## TASK
Find the lines of data that contain the string "notebook", then list them.

## DATA FOR REVIEW
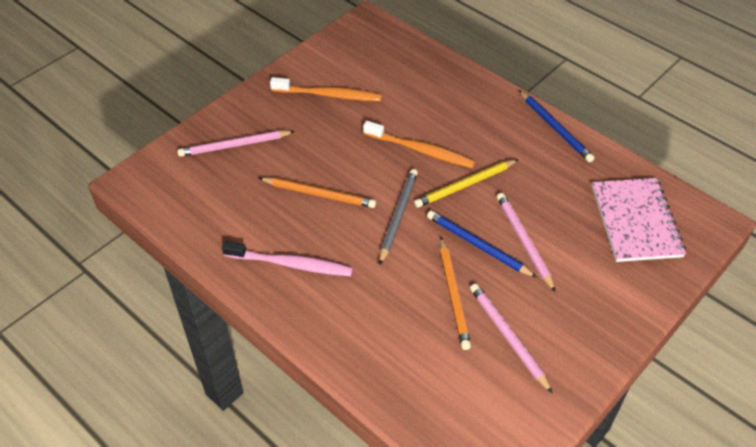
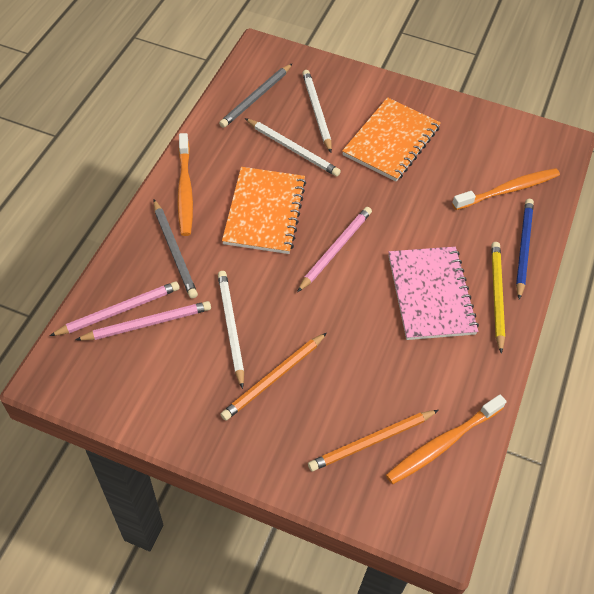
blue pencil: 2 -> 1
grey pencil: 1 -> 2
orange notebook: 0 -> 2
orange toothbrush: 2 -> 3
pink toothbrush: 1 -> 0
white pencil: 0 -> 3

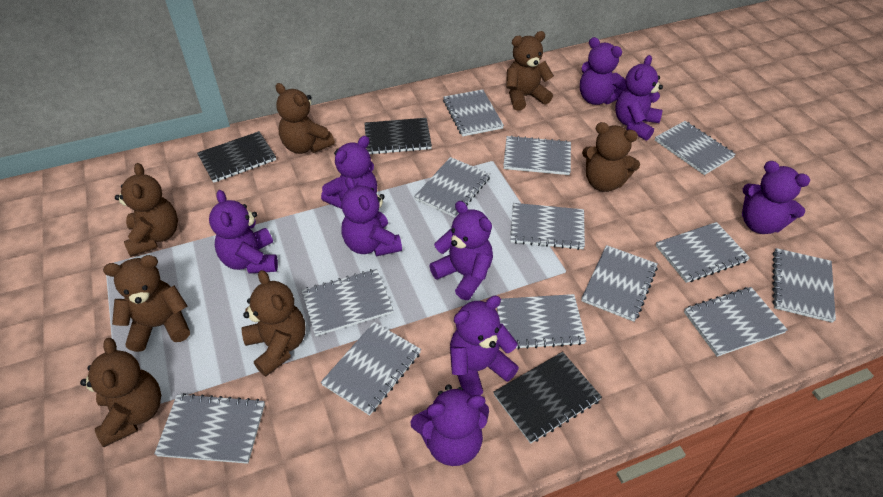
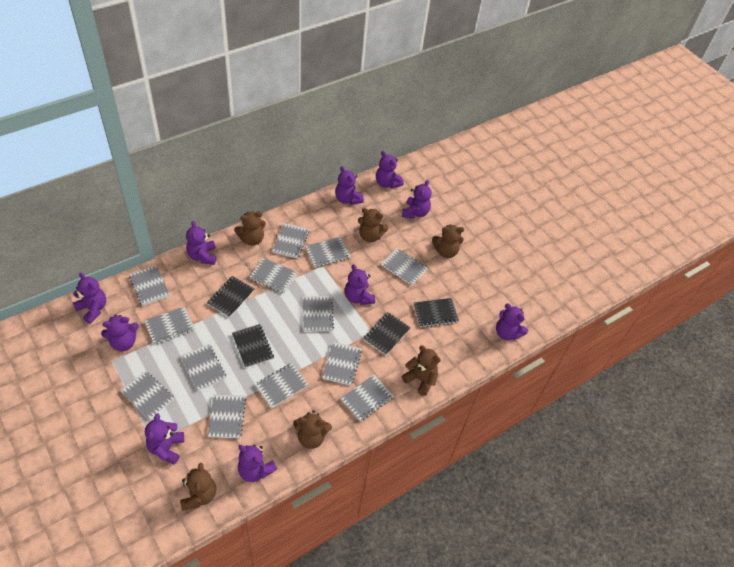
black notebook: 3 -> 4
brown teddy bear: 7 -> 6
purple teddy bear: 9 -> 10

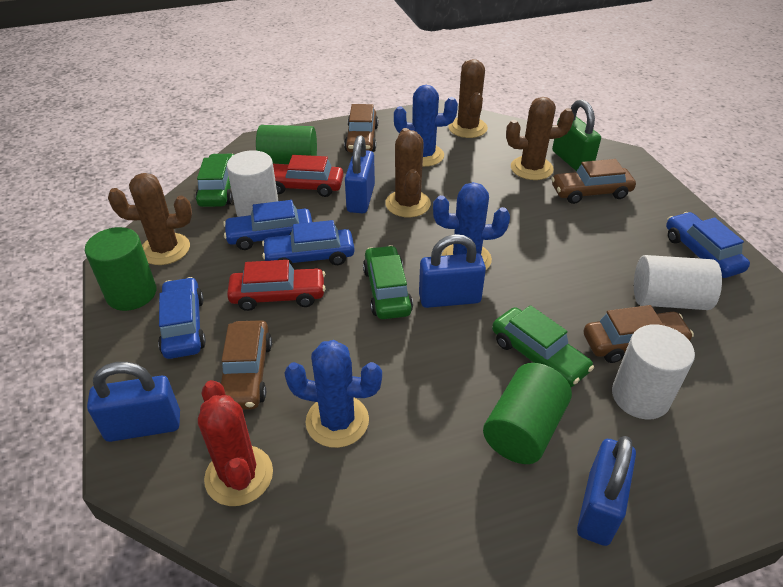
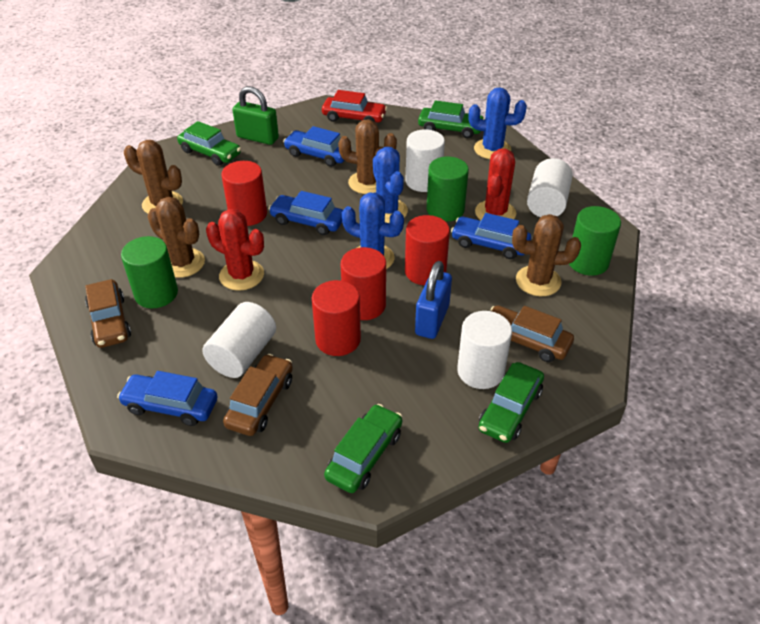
blue padlock: 4 -> 1
brown car: 4 -> 3
green car: 3 -> 4
red cactus: 1 -> 2
red car: 2 -> 1
red cylinder: 0 -> 4
white cylinder: 3 -> 4

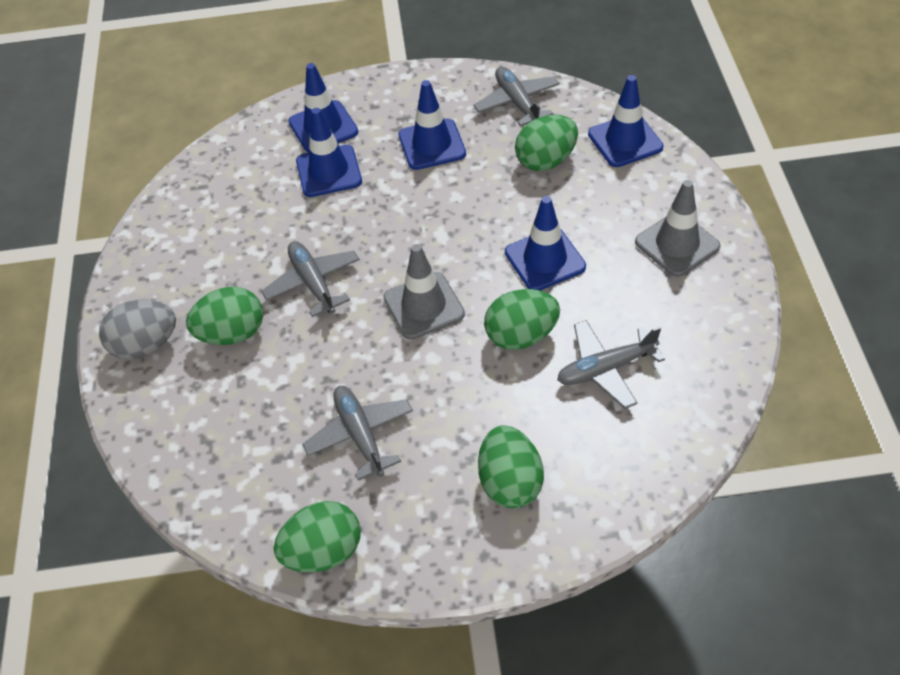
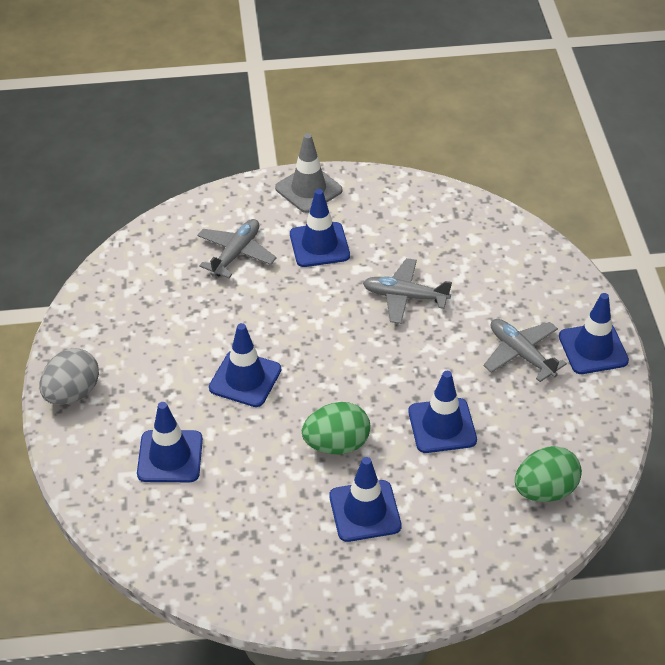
blue traffic cone: 5 -> 6
green egg: 5 -> 2
grey plane: 4 -> 3
grey traffic cone: 2 -> 1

## THE COMPLETED TASK
orange notebook: 0 -> 2
black notebook: 3 -> 4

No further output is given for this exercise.